**PROVIDED RECORDS**
---

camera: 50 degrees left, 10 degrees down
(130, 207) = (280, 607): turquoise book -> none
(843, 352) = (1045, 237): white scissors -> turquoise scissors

---

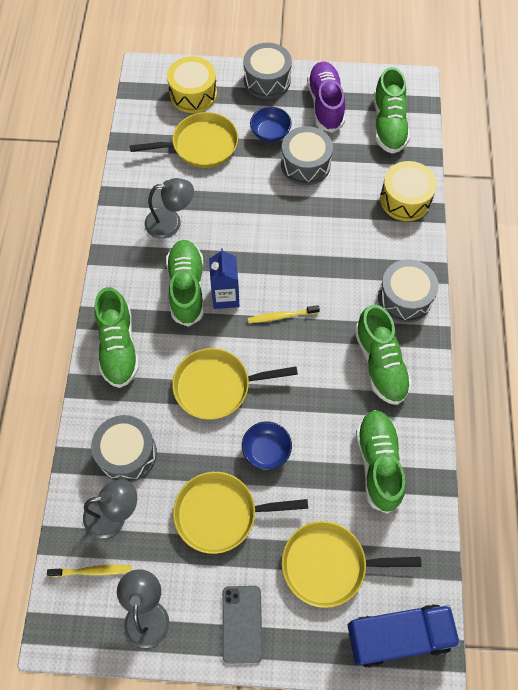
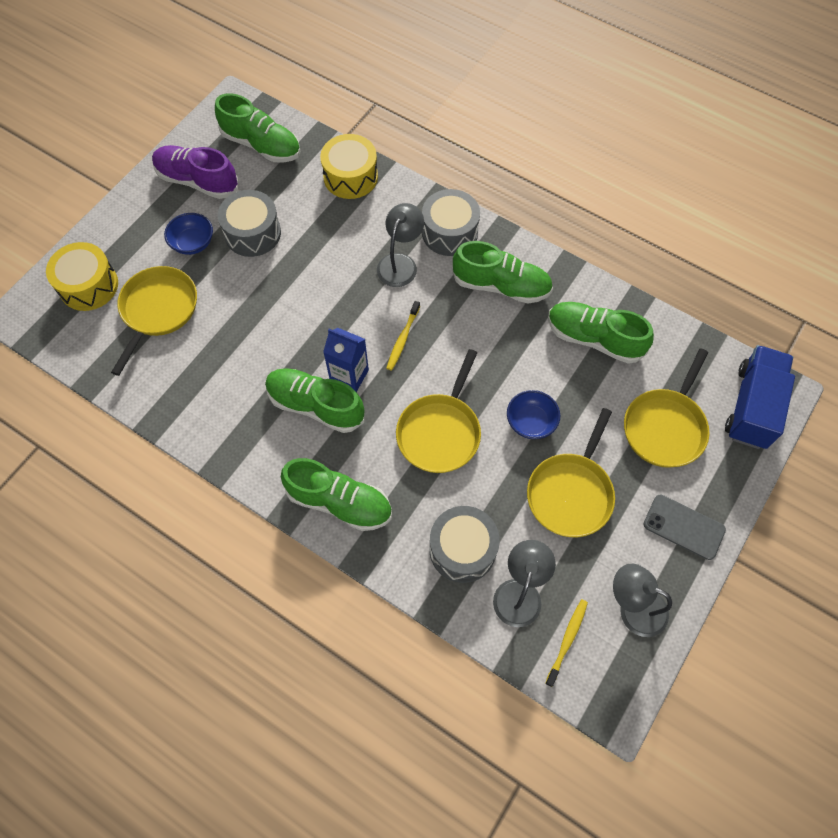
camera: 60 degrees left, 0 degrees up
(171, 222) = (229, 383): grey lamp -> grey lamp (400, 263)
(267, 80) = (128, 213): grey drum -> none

---

**ABOUT THIS EXERCISE**
Considering only the material above, set down every line from the one with "(130, 207) = (280, 607): turquoise" to the one with "(843, 352) = (1045, 237): white", inclusive, exactly as written.

**RESULT OF THIS EXERCISE**
(130, 207) = (280, 607): turquoise book -> none
(843, 352) = (1045, 237): white scissors -> turquoise scissors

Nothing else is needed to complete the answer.